TASK DETAILS ->
An exact copy of the data is required; the images should not appear in it.

=== INPUT FOR THIS TASK ===

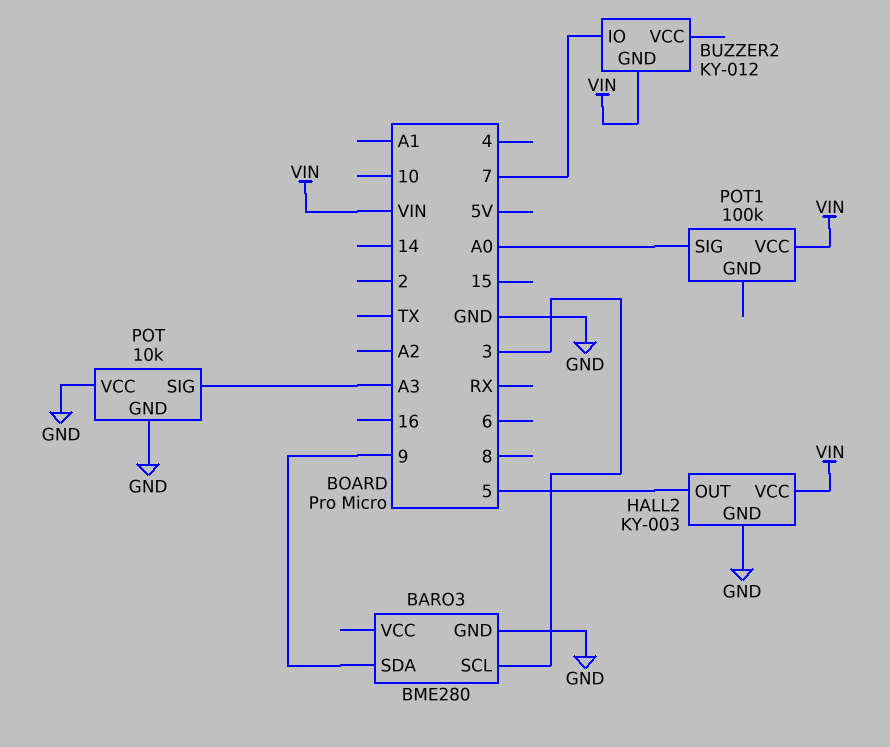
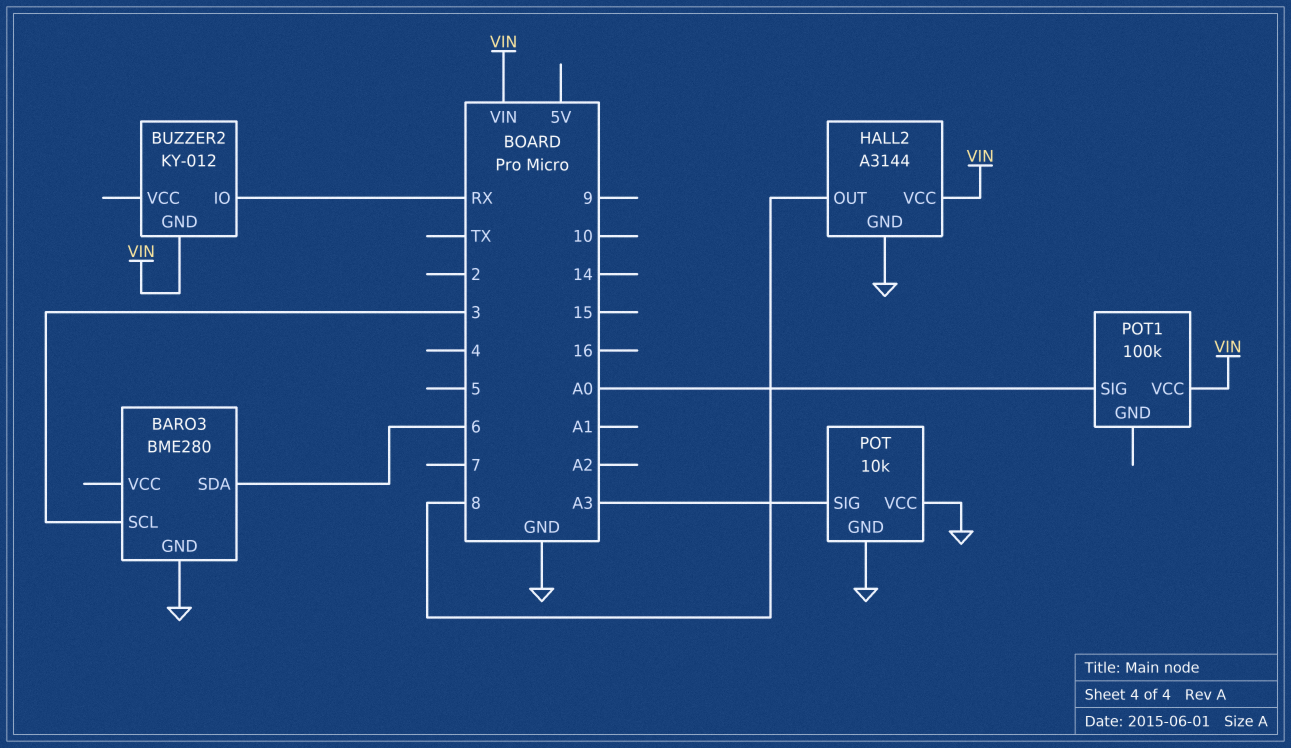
BARO3 pin SDA: 9 -> 6
BUZZER2 pin IO: 7 -> RX
HALL2: KY-003 -> A3144
HALL2 pin OUT: 5 -> 8

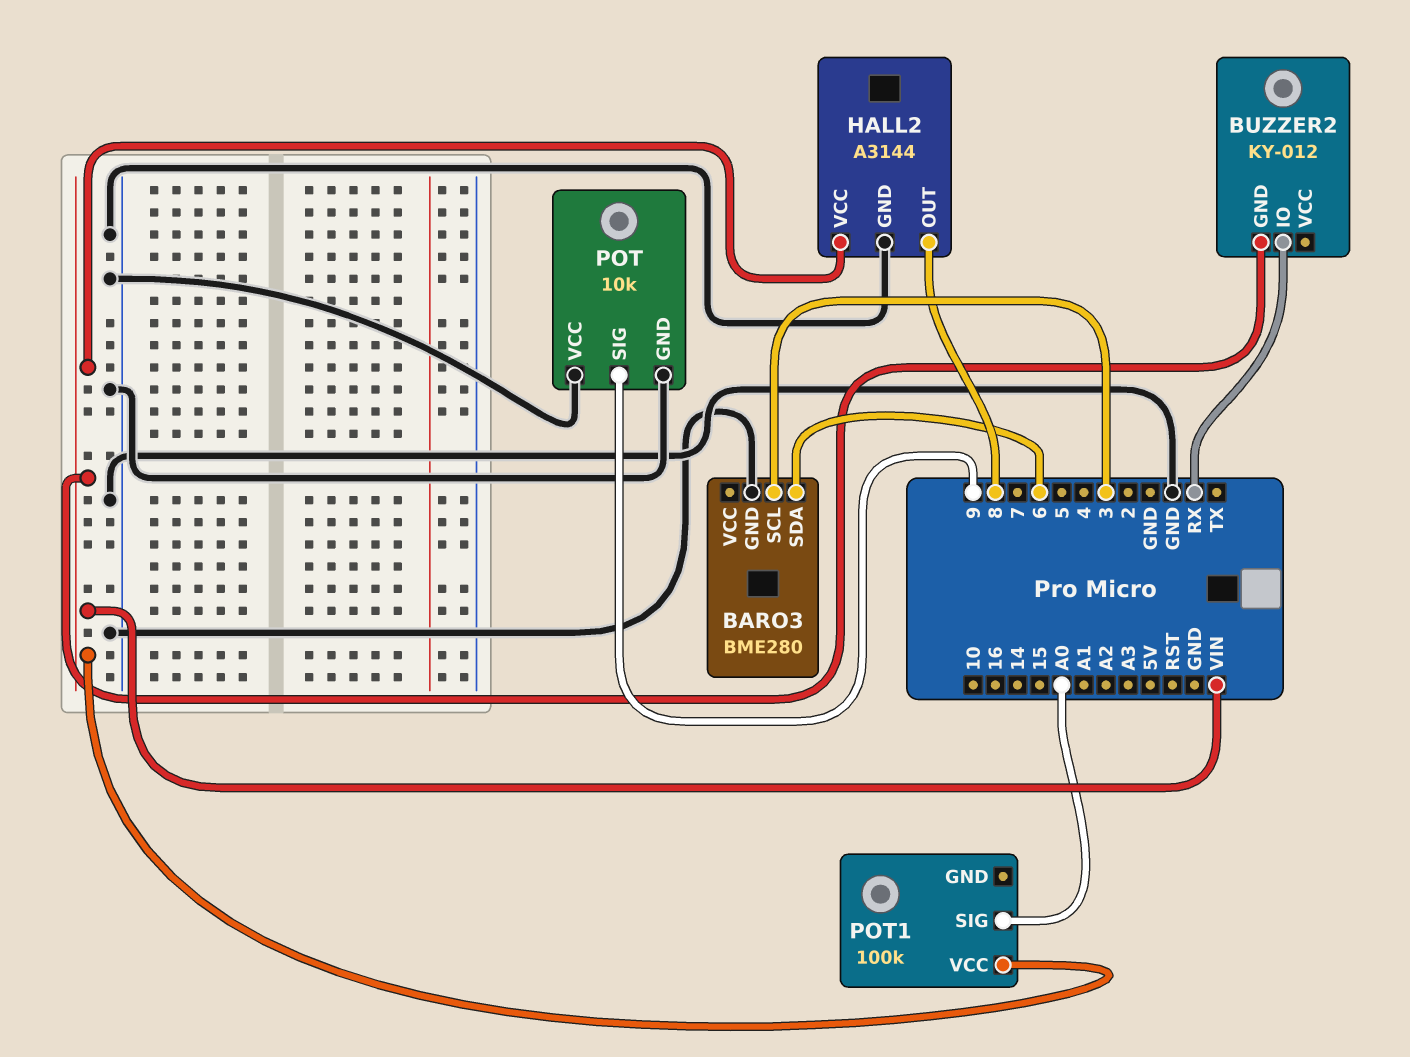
POT pin SIG: A3 -> 9

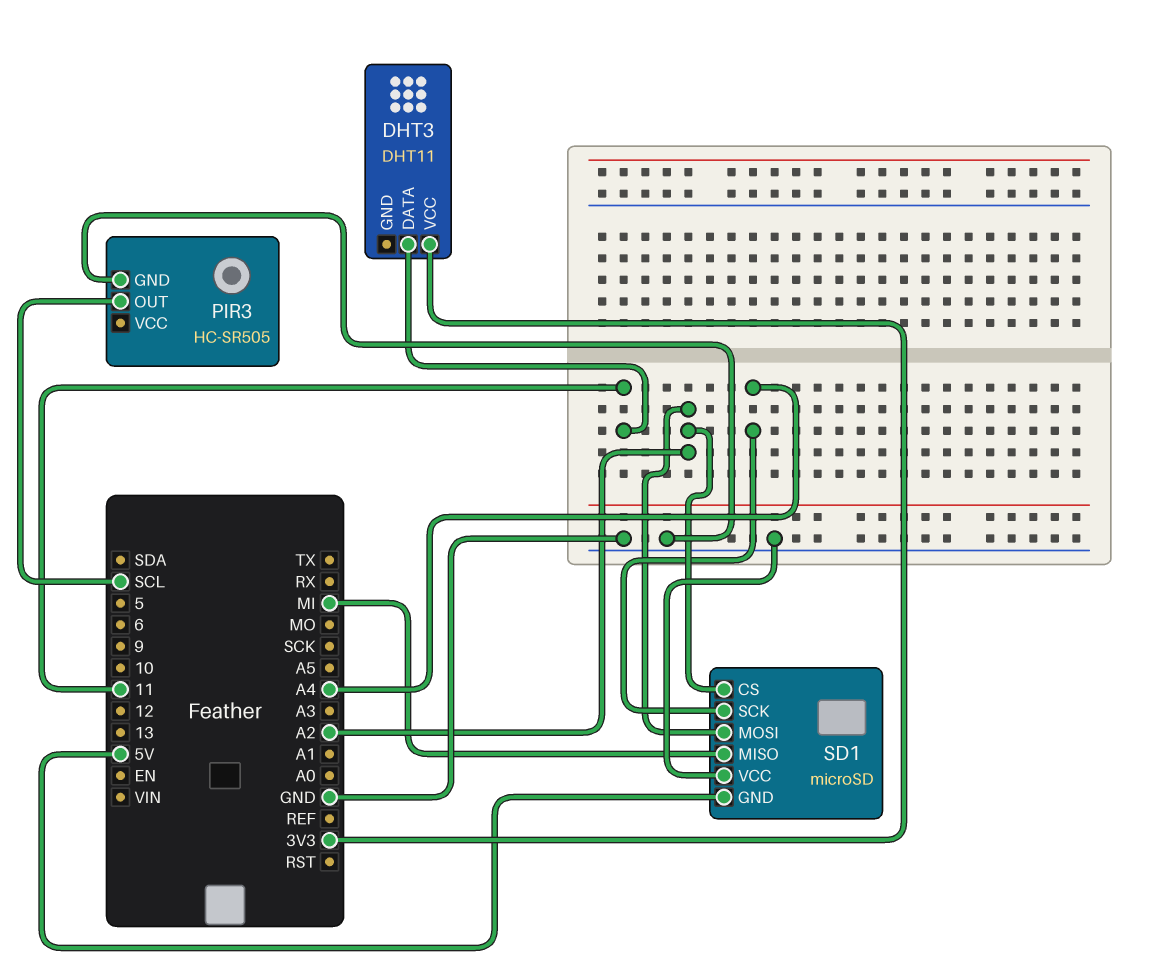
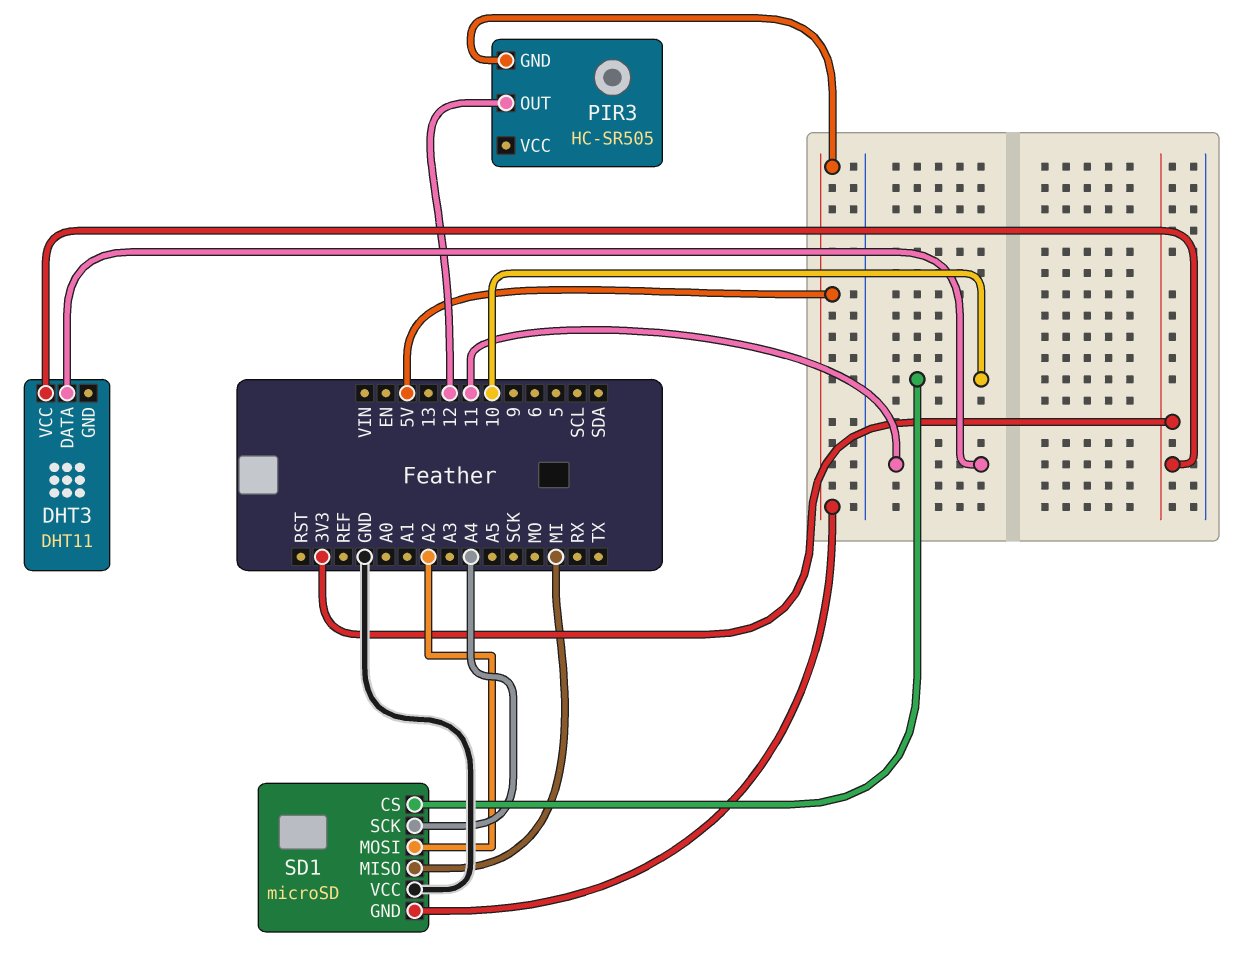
PIR3 pin GND: GND -> 5V
PIR3 pin OUT: SCL -> 12
SD1 pin CS: A2 -> 10

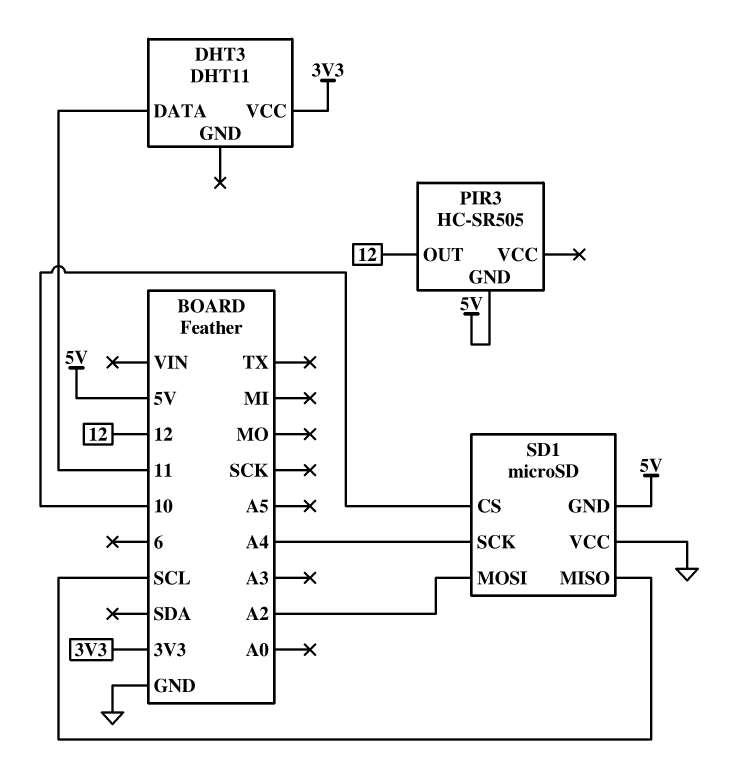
SD1 pin MISO: MI -> SCL

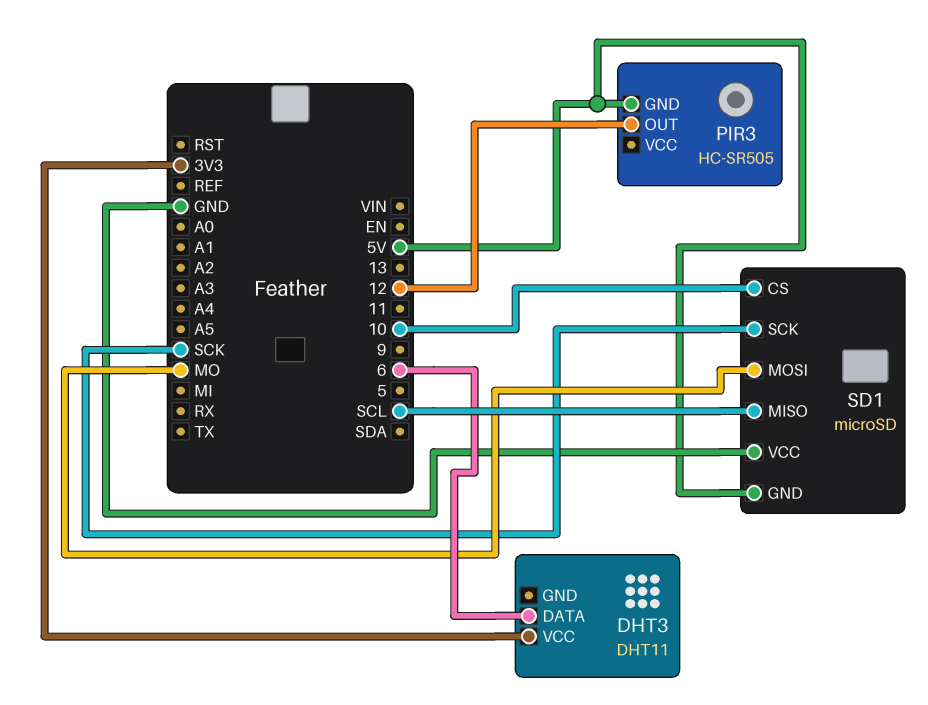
DHT3 pin DATA: 11 -> 6
SD1 pin MOSI: A2 -> MO
SD1 pin SCK: A4 -> SCK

===

SOLUTION BELOW ->
BARO3 pin SDA: 9 -> 6
BUZZER2 pin IO: 7 -> RX
HALL2: KY-003 -> A3144
HALL2 pin OUT: 5 -> 8

POT pin SIG: A3 -> 9

PIR3 pin GND: GND -> 5V
PIR3 pin OUT: SCL -> 12
SD1 pin CS: A2 -> 10

SD1 pin MISO: MI -> SCL

DHT3 pin DATA: 11 -> 6
SD1 pin MOSI: A2 -> MO
SD1 pin SCK: A4 -> SCK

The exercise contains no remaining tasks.